• _TASK GOAL_:
Lines to return, exactly: from the line with "SOIL2 pin AO: D0 -> D10" to the line with "IR1 pin OUT: D4 -> D2" in the entries below, both included.

= Beginning of Section =

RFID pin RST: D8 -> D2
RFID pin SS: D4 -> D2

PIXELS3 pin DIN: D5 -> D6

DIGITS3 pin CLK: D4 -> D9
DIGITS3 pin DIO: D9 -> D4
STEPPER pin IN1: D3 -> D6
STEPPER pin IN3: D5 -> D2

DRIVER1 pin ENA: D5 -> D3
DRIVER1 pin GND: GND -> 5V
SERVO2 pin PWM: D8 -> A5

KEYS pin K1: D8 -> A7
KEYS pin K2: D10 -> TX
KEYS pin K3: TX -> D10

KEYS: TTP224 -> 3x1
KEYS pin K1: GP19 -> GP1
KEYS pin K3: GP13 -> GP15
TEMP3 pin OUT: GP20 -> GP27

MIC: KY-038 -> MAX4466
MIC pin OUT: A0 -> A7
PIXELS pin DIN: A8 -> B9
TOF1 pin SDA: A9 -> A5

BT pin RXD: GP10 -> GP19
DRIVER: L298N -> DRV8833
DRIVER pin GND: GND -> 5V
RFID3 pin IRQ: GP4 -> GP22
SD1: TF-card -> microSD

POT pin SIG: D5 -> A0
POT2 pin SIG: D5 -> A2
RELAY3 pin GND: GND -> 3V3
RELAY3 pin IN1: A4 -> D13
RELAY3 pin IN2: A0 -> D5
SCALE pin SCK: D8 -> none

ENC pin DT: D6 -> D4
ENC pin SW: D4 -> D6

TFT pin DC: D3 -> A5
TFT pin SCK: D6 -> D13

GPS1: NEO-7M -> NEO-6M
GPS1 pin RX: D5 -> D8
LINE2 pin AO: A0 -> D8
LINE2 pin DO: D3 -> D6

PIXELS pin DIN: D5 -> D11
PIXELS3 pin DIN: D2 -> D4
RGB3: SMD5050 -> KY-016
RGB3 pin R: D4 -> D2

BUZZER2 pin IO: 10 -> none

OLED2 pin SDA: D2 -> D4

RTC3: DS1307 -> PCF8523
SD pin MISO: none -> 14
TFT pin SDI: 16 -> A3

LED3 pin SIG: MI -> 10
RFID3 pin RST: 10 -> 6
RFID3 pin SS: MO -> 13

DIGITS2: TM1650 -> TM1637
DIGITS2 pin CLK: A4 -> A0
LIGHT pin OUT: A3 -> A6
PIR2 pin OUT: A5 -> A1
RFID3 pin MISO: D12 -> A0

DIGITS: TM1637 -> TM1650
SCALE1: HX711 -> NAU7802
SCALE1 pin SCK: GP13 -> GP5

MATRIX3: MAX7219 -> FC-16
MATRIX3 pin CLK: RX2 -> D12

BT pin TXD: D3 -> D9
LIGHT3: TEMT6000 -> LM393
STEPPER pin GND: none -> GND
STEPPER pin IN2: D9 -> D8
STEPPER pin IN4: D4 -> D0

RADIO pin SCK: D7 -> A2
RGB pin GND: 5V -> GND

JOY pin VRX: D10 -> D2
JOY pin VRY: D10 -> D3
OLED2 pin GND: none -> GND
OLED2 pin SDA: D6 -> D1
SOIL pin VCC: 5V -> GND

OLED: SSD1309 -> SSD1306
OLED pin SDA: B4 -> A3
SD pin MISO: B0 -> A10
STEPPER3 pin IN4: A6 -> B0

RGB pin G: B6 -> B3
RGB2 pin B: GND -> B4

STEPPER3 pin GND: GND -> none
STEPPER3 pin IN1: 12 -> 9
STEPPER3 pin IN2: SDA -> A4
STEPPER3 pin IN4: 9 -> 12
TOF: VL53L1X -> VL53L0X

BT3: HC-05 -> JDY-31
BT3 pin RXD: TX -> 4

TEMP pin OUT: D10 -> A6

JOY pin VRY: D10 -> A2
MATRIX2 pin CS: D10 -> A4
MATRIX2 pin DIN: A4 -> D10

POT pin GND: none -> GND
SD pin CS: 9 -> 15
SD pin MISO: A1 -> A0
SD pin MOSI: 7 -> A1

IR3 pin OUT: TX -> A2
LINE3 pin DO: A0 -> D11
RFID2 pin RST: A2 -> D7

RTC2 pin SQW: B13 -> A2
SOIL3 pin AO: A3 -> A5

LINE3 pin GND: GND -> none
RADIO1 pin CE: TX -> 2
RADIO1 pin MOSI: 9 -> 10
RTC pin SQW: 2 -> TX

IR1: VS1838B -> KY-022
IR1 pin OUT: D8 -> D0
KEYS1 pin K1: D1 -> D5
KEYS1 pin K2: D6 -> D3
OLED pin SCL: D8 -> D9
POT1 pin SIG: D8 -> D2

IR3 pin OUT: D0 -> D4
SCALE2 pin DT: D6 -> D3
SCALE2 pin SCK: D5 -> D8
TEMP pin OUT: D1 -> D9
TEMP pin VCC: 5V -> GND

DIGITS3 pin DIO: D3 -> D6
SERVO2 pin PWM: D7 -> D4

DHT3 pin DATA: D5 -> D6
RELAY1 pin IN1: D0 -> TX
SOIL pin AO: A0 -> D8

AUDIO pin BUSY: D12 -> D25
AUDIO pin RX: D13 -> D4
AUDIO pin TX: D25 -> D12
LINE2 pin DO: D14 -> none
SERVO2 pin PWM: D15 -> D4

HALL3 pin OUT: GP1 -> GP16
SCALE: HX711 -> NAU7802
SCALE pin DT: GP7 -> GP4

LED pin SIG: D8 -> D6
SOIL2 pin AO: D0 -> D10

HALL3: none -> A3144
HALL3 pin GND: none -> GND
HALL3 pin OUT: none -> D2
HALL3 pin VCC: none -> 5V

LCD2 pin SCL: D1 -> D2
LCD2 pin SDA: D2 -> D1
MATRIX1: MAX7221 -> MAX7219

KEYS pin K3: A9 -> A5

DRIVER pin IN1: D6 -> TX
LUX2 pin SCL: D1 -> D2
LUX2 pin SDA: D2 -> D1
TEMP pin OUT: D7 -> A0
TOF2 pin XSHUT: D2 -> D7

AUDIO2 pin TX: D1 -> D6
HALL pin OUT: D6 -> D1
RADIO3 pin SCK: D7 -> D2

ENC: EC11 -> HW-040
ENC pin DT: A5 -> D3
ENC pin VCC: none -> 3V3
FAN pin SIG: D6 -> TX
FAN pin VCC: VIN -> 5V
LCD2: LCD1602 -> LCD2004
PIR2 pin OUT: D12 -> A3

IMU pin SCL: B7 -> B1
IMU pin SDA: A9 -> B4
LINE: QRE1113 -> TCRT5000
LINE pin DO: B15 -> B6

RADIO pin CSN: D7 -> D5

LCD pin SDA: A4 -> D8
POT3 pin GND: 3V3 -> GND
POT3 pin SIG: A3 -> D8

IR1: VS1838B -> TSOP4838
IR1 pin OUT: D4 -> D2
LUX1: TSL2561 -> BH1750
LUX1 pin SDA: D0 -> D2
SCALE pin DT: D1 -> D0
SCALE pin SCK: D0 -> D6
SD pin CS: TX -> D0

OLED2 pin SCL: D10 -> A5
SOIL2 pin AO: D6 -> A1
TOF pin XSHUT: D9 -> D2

= End of Section =

• _EXERCISE RESPONSE_:
SOIL2 pin AO: D0 -> D10

HALL3: none -> A3144
HALL3 pin GND: none -> GND
HALL3 pin OUT: none -> D2
HALL3 pin VCC: none -> 5V

LCD2 pin SCL: D1 -> D2
LCD2 pin SDA: D2 -> D1
MATRIX1: MAX7221 -> MAX7219

KEYS pin K3: A9 -> A5

DRIVER pin IN1: D6 -> TX
LUX2 pin SCL: D1 -> D2
LUX2 pin SDA: D2 -> D1
TEMP pin OUT: D7 -> A0
TOF2 pin XSHUT: D2 -> D7

AUDIO2 pin TX: D1 -> D6
HALL pin OUT: D6 -> D1
RADIO3 pin SCK: D7 -> D2

ENC: EC11 -> HW-040
ENC pin DT: A5 -> D3
ENC pin VCC: none -> 3V3
FAN pin SIG: D6 -> TX
FAN pin VCC: VIN -> 5V
LCD2: LCD1602 -> LCD2004
PIR2 pin OUT: D12 -> A3

IMU pin SCL: B7 -> B1
IMU pin SDA: A9 -> B4
LINE: QRE1113 -> TCRT5000
LINE pin DO: B15 -> B6

RADIO pin CSN: D7 -> D5

LCD pin SDA: A4 -> D8
POT3 pin GND: 3V3 -> GND
POT3 pin SIG: A3 -> D8

IR1: VS1838B -> TSOP4838
IR1 pin OUT: D4 -> D2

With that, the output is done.